> [DATA IN THIS EXERCISE]:
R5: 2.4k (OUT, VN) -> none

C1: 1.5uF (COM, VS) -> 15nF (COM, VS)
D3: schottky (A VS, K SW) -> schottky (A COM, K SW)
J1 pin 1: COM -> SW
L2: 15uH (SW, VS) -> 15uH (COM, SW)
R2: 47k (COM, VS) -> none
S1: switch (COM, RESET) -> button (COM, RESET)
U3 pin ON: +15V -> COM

> [ASSIGNED TASK]:
Could you give the records again, exactly as they appear?

> [TASK RESPONSE]:
R5: 2.4k (OUT, VN) -> none

C1: 1.5uF (COM, VS) -> 15nF (COM, VS)
D3: schottky (A VS, K SW) -> schottky (A COM, K SW)
J1 pin 1: COM -> SW
L2: 15uH (SW, VS) -> 15uH (COM, SW)
R2: 47k (COM, VS) -> none
S1: switch (COM, RESET) -> button (COM, RESET)
U3 pin ON: +15V -> COM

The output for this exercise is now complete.